▶ [Dataset content]:

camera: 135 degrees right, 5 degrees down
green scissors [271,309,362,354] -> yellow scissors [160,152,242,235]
---
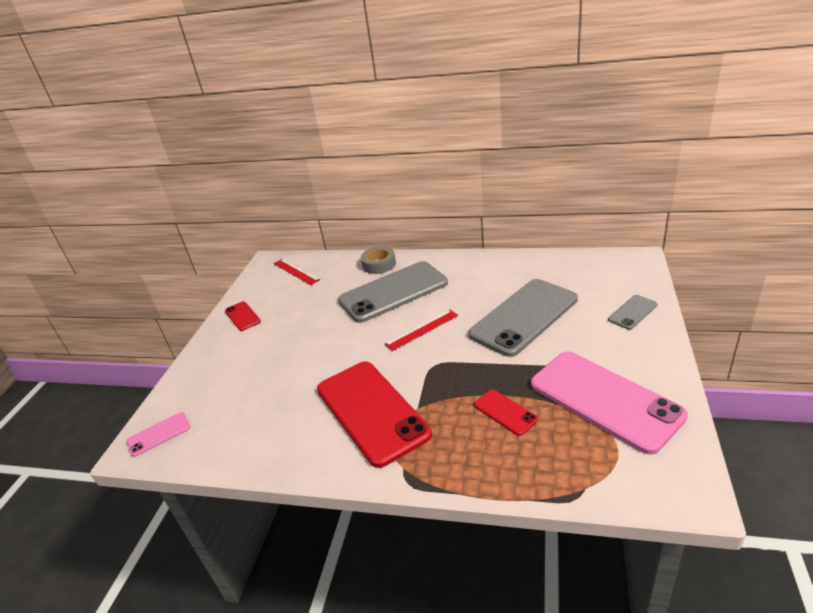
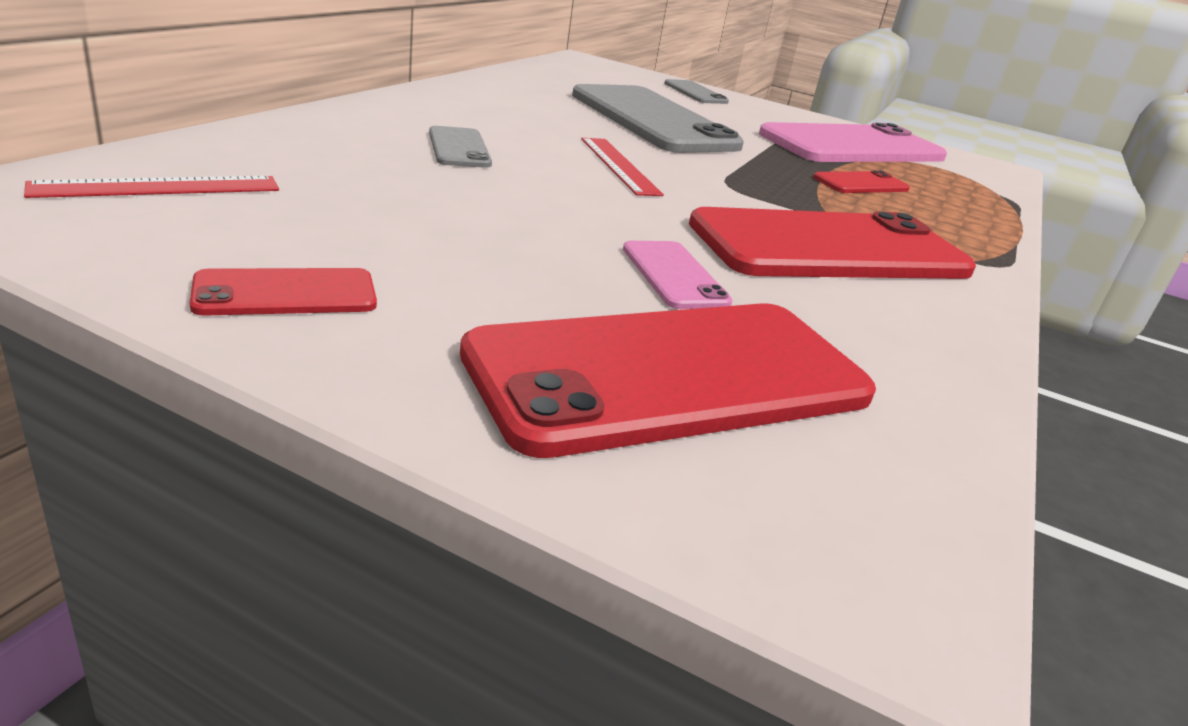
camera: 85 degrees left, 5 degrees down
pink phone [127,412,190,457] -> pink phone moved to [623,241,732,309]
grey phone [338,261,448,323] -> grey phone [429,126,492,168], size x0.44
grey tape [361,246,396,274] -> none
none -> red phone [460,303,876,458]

▶ [Exercise details]: Across the whole listing, show each line where the word "camera" occurs.

▶ [Expected answer]:
camera: 135 degrees right, 5 degrees down
camera: 85 degrees left, 5 degrees down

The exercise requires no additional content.